* begin DATASET ENTRIES *

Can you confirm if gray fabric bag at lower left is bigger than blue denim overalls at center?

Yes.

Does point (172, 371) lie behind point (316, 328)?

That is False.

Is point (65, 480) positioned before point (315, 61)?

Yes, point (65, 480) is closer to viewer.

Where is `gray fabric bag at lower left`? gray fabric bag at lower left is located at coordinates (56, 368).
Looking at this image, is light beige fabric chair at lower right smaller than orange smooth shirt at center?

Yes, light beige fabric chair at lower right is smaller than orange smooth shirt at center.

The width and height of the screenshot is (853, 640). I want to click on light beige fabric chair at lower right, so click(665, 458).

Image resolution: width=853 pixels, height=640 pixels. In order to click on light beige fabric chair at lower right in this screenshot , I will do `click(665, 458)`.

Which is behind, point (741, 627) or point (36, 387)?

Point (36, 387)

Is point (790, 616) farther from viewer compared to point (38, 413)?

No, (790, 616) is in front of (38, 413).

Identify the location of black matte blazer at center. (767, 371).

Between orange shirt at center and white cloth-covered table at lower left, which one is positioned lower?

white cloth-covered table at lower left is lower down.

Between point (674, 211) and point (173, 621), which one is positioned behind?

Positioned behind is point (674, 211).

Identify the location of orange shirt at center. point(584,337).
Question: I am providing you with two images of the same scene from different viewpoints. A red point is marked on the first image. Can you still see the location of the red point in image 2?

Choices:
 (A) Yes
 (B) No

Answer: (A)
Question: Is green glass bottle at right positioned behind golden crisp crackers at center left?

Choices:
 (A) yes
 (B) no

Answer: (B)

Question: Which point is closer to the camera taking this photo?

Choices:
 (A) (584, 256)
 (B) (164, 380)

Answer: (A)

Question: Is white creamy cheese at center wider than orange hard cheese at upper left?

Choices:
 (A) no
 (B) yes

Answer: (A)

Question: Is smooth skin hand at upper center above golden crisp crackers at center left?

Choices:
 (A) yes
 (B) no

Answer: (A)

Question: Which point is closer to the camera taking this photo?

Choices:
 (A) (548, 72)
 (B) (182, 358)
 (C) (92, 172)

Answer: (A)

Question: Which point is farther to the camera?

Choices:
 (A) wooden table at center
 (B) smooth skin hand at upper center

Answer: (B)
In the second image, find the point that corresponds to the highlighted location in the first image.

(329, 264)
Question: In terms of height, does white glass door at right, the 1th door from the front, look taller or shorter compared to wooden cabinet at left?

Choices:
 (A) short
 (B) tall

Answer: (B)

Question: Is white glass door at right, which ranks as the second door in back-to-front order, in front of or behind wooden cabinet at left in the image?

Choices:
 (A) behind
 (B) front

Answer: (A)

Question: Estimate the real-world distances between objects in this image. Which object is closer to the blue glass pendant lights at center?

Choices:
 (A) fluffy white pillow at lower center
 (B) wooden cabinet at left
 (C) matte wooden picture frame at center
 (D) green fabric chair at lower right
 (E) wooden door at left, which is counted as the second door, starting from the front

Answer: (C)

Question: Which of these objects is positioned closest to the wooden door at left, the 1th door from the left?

* end DATASET ENTRIES *

## WRITTEN TASK
Copy the listing above word for word, from its first line to its last.

## ANSWER TO THE TASK
Can you confirm if gray fabric bag at lower left is bigger than blue denim overalls at center?

Yes.

Does point (172, 371) lie behind point (316, 328)?

That is False.

Is point (65, 480) positioned before point (315, 61)?

Yes, point (65, 480) is closer to viewer.

Where is `gray fabric bag at lower left`? gray fabric bag at lower left is located at coordinates (56, 368).
Looking at this image, is light beige fabric chair at lower right smaller than orange smooth shirt at center?

Yes, light beige fabric chair at lower right is smaller than orange smooth shirt at center.

The width and height of the screenshot is (853, 640). I want to click on light beige fabric chair at lower right, so click(665, 458).

Image resolution: width=853 pixels, height=640 pixels. In order to click on light beige fabric chair at lower right in this screenshot , I will do `click(665, 458)`.

Which is behind, point (741, 627) or point (36, 387)?

Point (36, 387)

Is point (790, 616) farther from viewer compared to point (38, 413)?

No, (790, 616) is in front of (38, 413).

Identify the location of black matte blazer at center. (767, 371).

Between orange shirt at center and white cloth-covered table at lower left, which one is positioned lower?

white cloth-covered table at lower left is lower down.

Between point (674, 211) and point (173, 621), which one is positioned behind?

Positioned behind is point (674, 211).

Identify the location of orange shirt at center. point(584,337).
Question: I am providing you with two images of the same scene from different viewpoints. A red point is marked on the first image. Can you still see the location of the red point in image 2?

Choices:
 (A) Yes
 (B) No

Answer: (A)
Question: Is green glass bottle at right positioned behind golden crisp crackers at center left?

Choices:
 (A) yes
 (B) no

Answer: (B)

Question: Which point is closer to the camera taking this photo?

Choices:
 (A) (584, 256)
 (B) (164, 380)

Answer: (A)

Question: Is white creamy cheese at center wider than orange hard cheese at upper left?

Choices:
 (A) no
 (B) yes

Answer: (A)

Question: Is smooth skin hand at upper center above golden crisp crackers at center left?

Choices:
 (A) yes
 (B) no

Answer: (A)

Question: Which point is closer to the camera taking this photo?

Choices:
 (A) (548, 72)
 (B) (182, 358)
 (C) (92, 172)

Answer: (A)

Question: Which point is farther to the camera?

Choices:
 (A) wooden table at center
 (B) smooth skin hand at upper center

Answer: (B)
In the second image, find the point that corresponds to the highlighted location in the first image.

(329, 264)
Question: In terms of height, does white glass door at right, the 1th door from the front, look taller or shorter compared to wooden cabinet at left?

Choices:
 (A) short
 (B) tall

Answer: (B)

Question: Is white glass door at right, which ranks as the second door in back-to-front order, in front of or behind wooden cabinet at left in the image?

Choices:
 (A) behind
 (B) front

Answer: (A)

Question: Estimate the real-world distances between objects in this image. Which object is closer to the blue glass pendant lights at center?

Choices:
 (A) fluffy white pillow at lower center
 (B) wooden cabinet at left
 (C) matte wooden picture frame at center
 (D) green fabric chair at lower right
 (E) wooden door at left, which is counted as the second door, starting from the front

Answer: (C)

Question: Which of these objects is positioned closest to the wooden door at left, the 1th door from the left?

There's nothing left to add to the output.